- [Data under study]:

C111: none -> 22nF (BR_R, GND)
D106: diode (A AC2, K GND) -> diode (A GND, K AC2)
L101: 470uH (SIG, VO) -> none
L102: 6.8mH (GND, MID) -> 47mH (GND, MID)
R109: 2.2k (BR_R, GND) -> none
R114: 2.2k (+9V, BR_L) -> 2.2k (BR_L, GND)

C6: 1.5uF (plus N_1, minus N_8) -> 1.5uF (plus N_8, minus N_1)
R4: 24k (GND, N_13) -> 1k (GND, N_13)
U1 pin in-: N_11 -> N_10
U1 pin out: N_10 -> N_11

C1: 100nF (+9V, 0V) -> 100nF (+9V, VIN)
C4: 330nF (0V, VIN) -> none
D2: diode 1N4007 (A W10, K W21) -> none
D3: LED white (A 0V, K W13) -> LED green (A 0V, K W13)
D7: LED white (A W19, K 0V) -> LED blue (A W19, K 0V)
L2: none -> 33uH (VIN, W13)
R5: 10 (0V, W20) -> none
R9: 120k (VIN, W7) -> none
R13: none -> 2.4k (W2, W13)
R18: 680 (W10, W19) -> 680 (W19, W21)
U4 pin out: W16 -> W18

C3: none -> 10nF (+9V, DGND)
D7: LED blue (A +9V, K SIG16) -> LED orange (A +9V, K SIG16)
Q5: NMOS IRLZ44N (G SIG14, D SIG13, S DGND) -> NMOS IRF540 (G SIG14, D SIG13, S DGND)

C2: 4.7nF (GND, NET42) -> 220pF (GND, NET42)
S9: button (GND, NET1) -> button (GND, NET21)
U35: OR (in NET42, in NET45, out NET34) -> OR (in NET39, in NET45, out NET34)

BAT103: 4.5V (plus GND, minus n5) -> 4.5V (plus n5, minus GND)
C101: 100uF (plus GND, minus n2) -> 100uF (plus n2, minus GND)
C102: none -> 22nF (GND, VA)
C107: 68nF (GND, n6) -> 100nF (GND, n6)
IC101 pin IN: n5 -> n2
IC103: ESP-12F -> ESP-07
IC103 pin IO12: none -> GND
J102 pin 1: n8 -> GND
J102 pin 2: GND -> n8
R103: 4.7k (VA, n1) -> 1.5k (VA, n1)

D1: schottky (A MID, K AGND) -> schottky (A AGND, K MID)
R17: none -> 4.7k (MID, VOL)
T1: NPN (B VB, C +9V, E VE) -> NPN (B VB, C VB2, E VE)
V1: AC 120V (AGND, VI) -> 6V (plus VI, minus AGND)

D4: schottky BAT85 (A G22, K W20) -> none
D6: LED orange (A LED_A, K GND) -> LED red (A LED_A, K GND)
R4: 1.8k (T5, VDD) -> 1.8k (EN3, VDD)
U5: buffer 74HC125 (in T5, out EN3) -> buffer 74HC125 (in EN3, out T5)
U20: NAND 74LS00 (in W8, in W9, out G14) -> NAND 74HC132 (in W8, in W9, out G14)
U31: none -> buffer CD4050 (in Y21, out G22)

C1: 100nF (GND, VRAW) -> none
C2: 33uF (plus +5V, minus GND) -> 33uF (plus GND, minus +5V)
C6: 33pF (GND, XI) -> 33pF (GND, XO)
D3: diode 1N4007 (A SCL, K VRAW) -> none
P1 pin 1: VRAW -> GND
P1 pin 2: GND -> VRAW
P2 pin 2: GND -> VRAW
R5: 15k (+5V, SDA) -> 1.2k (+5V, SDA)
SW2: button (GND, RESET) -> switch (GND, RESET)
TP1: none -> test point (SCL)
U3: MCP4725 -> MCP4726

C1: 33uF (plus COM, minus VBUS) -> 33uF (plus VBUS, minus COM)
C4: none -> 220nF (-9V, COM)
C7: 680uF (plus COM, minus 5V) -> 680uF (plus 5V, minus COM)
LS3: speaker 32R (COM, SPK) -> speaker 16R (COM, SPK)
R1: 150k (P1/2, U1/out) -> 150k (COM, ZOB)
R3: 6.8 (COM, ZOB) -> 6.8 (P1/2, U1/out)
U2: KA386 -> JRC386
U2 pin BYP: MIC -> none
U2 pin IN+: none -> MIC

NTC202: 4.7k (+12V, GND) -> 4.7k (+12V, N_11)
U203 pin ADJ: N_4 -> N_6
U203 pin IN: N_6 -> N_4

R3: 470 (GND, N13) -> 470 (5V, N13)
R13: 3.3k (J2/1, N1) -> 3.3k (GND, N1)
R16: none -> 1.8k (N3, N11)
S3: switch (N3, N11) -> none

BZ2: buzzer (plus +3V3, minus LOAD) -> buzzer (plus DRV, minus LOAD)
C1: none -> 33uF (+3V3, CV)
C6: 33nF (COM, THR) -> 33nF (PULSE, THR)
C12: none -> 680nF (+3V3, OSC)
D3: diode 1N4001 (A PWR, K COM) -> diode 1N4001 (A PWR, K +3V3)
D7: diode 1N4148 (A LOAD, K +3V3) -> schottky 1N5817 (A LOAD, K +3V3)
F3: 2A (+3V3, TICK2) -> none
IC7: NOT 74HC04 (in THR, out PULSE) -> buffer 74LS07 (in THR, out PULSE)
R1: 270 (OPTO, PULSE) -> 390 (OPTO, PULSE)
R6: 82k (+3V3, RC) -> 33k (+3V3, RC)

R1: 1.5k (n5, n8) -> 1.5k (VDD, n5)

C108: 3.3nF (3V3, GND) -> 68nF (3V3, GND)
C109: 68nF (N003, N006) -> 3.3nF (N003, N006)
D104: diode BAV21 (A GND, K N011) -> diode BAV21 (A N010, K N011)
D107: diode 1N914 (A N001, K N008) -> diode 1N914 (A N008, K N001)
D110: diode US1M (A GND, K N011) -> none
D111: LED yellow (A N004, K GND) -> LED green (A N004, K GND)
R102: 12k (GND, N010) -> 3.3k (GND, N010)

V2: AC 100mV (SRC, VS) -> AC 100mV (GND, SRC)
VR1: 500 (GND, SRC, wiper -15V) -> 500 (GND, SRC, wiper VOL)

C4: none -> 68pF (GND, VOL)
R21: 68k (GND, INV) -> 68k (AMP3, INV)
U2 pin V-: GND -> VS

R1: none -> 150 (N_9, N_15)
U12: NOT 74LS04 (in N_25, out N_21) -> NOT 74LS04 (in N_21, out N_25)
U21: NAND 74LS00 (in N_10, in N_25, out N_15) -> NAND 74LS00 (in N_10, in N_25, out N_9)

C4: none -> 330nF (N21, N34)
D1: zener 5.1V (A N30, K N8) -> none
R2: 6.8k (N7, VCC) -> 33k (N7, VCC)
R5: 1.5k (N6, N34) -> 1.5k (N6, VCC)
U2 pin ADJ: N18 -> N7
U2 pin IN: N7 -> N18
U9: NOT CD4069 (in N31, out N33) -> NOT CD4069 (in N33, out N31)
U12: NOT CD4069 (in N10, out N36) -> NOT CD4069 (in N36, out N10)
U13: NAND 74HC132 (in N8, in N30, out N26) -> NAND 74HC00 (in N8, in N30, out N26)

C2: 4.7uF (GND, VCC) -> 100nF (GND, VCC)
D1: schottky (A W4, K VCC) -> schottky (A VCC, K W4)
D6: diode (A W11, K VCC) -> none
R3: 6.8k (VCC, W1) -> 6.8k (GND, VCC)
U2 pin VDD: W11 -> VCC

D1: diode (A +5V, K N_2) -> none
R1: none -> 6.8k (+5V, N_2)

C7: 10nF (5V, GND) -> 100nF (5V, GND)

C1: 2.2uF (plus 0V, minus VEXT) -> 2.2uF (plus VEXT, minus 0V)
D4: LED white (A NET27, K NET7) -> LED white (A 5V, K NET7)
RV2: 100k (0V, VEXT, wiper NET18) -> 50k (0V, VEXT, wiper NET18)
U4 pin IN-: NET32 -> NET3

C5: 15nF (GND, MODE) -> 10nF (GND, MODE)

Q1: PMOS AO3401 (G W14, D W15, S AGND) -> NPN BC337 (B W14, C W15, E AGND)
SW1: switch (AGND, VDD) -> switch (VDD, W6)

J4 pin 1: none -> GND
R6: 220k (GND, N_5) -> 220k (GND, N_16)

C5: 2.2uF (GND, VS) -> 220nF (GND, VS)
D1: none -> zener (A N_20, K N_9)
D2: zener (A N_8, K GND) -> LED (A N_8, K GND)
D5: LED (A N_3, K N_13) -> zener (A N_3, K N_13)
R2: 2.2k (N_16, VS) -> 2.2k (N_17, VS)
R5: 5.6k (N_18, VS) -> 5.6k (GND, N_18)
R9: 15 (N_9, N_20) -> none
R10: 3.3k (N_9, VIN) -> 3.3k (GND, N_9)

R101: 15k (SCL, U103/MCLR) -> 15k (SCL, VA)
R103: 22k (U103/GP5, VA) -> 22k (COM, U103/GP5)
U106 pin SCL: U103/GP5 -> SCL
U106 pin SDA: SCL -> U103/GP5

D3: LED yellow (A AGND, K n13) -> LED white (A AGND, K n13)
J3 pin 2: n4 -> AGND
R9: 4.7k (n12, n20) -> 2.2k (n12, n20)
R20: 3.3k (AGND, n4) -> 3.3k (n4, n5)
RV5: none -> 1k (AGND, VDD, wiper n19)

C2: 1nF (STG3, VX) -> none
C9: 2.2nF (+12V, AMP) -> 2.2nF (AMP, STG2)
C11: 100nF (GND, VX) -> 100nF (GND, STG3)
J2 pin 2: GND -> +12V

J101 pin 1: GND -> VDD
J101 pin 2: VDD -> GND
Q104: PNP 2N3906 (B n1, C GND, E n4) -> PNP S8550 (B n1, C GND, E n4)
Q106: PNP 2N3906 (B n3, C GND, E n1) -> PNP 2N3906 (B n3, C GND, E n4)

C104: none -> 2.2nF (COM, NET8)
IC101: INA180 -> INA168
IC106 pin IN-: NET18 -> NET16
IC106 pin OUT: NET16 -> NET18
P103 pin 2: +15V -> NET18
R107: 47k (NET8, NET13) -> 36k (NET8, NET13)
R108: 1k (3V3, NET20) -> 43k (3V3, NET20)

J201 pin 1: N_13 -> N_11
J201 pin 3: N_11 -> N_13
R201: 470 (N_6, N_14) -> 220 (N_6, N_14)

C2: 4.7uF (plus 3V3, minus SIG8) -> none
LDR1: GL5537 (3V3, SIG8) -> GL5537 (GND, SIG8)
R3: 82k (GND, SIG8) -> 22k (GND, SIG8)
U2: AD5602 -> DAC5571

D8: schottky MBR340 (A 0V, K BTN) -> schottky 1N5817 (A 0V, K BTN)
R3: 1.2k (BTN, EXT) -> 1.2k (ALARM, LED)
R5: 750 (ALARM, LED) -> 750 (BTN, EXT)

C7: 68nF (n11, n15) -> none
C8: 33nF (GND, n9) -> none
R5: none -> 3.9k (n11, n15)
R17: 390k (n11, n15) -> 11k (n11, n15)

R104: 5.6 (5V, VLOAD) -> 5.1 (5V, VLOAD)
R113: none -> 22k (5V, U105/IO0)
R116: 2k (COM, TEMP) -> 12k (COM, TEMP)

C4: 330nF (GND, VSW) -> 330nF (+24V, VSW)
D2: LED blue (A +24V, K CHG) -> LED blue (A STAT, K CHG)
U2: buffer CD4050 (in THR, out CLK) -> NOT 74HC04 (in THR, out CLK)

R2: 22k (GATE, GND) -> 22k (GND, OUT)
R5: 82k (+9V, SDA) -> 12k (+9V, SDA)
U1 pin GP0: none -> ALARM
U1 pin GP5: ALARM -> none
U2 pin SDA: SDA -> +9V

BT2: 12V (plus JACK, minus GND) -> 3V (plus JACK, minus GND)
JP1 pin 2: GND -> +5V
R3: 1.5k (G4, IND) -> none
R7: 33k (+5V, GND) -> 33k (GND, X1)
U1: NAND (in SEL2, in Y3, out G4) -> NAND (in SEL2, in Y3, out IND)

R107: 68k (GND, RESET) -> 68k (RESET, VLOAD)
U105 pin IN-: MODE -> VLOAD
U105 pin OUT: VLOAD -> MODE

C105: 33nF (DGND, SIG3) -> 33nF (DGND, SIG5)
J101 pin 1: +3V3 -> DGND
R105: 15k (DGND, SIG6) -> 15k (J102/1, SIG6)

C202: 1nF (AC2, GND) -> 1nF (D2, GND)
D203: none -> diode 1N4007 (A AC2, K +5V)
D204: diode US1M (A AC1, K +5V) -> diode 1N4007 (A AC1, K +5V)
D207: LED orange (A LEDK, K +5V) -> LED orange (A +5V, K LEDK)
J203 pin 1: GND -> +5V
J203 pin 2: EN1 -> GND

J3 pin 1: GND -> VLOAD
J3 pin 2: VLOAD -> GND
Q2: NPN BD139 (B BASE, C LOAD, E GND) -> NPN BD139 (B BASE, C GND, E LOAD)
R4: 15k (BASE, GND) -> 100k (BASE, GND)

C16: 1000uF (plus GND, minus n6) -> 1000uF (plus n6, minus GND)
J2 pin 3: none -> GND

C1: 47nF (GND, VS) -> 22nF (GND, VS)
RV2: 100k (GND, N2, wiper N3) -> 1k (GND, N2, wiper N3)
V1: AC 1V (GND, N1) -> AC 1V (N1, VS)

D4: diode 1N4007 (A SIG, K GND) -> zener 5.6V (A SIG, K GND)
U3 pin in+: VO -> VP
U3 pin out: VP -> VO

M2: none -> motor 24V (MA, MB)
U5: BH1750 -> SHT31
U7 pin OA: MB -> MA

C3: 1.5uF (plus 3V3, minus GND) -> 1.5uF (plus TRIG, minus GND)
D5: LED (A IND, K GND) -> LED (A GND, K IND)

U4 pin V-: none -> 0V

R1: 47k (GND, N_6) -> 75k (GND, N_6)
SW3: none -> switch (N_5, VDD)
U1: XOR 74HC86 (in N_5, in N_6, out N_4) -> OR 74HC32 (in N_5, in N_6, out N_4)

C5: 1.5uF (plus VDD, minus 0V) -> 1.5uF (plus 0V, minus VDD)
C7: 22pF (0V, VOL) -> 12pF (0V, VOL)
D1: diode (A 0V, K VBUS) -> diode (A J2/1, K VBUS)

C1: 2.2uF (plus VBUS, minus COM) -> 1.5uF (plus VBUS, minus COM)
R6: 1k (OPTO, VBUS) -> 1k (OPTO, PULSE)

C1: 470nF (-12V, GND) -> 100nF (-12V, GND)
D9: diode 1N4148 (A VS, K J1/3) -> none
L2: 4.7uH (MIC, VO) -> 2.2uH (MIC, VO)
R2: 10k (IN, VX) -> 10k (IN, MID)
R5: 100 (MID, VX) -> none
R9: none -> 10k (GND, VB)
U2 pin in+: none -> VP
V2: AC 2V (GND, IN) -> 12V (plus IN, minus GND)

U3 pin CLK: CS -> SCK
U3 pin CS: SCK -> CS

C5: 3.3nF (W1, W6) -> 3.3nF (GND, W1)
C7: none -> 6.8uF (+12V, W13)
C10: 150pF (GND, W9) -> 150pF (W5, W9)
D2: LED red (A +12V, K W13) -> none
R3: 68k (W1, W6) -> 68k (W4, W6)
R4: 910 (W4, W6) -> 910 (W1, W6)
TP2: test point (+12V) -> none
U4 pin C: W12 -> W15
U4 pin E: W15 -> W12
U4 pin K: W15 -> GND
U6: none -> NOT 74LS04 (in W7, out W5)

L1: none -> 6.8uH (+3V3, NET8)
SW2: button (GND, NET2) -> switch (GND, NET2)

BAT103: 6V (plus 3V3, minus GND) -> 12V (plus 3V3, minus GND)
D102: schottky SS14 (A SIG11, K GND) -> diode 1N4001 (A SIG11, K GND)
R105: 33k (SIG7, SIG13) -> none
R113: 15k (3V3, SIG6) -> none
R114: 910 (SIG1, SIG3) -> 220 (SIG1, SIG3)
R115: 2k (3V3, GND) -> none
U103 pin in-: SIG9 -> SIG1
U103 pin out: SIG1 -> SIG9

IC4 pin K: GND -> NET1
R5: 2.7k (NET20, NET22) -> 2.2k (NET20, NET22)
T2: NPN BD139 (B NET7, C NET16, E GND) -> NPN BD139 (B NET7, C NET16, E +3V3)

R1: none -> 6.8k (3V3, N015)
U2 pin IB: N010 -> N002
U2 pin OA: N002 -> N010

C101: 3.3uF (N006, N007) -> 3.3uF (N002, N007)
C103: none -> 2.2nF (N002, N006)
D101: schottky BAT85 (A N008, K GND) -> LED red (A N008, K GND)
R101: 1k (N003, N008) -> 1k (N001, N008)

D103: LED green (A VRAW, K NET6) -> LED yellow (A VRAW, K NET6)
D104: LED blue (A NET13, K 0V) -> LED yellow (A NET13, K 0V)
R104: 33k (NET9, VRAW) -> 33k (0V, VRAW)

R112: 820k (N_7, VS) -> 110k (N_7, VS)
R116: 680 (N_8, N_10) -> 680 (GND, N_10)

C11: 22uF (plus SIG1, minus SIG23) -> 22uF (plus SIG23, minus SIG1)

- [What the task asks]:
Using the entries above, output exactly the lines between the line holding "IC106 pin IN-: NET18 -> NET16" and the line holding "J201 pin 3: N_11 -> N_13", end lines included, and nothing more.

- [Written reply]:
IC106 pin IN-: NET18 -> NET16
IC106 pin OUT: NET16 -> NET18
P103 pin 2: +15V -> NET18
R107: 47k (NET8, NET13) -> 36k (NET8, NET13)
R108: 1k (3V3, NET20) -> 43k (3V3, NET20)

J201 pin 1: N_13 -> N_11
J201 pin 3: N_11 -> N_13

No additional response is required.